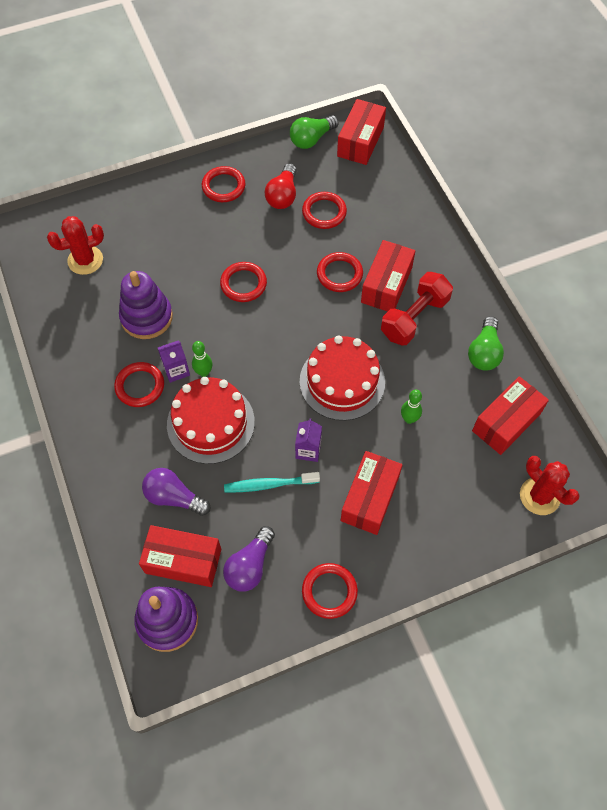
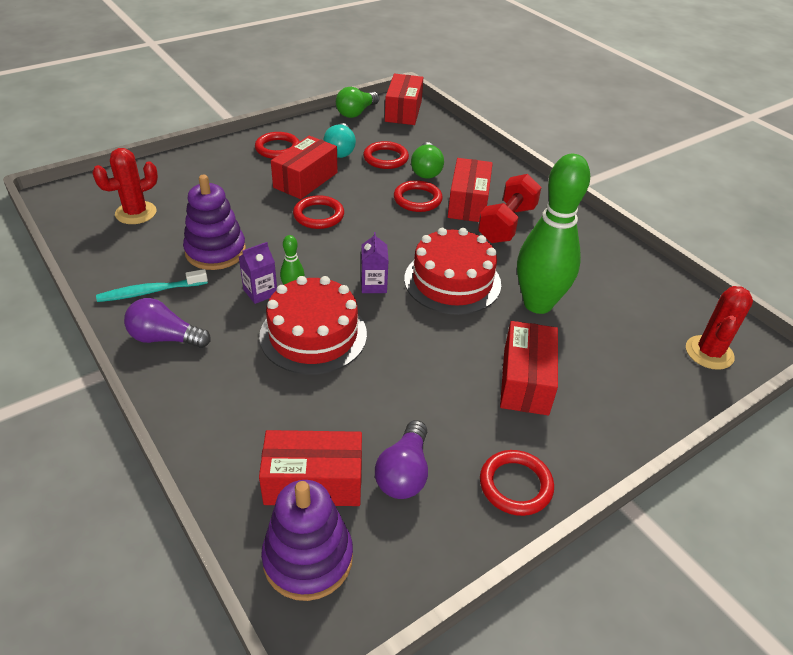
camera: 15 degrees left, 20 degrees down
(140, 386) = (219, 311): red ring -> none
(174, 497) = (285, 413): purple light bulb -> purple light bulb (165, 338)
(269, 484) = (401, 384): turquoise toothbrush -> turquoise toothbrush (150, 291)
(283, 195) = (340, 150): red light bulb -> turquoise light bulb
(308, 450) = (436, 345): purple carton -> purple carton (373, 285)
(409, 419) = (538, 304): green bowling pin -> green bowling pin, size x2.48
(484, 352) = (588, 242): green light bulb -> green light bulb (426, 170)
(506, 422) = (640, 294): red box -> red box (305, 180)
(539, 496) = (709, 353): red cactus -> red cactus turned 75 degrees clockwise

-- WORK INSTRUCTIONS --
Each line of the material above that contains the string "degrees" adds one to the count; report the final count only.

-- SOLUTION BELOW --
2